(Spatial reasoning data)
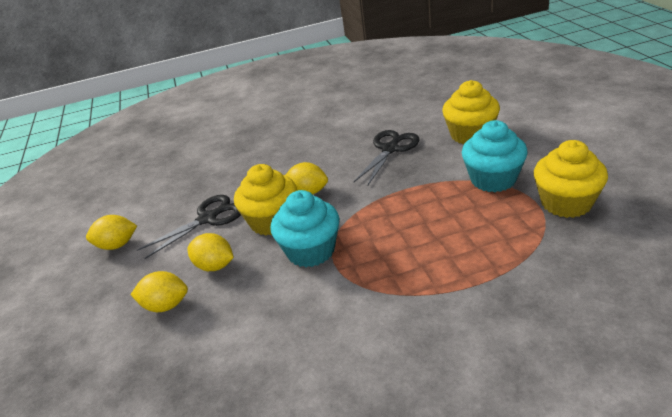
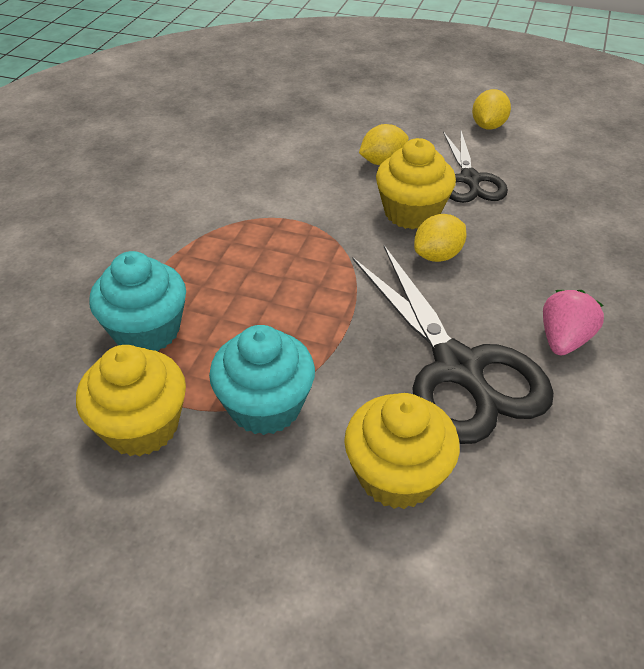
camera: 120 degrees right, 10 degrees up
(166, 305) = (362, 129): yellow lemon -> none
(310, 251) = (330, 215): turquoise cupcake -> turquoise cupcake (147, 331)
(334, 136) = (563, 340): none -> pink strawberry
(390, 149) = (458, 369): black scissors -> black scissors, size x1.65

**What this task involves**
Your response must reproduce every line of the data exactly, with images omitted.

**Task output**
camera: 120 degrees right, 10 degrees up
(166, 305) = (362, 129): yellow lemon -> none
(310, 251) = (330, 215): turquoise cupcake -> turquoise cupcake (147, 331)
(334, 136) = (563, 340): none -> pink strawberry
(390, 149) = (458, 369): black scissors -> black scissors, size x1.65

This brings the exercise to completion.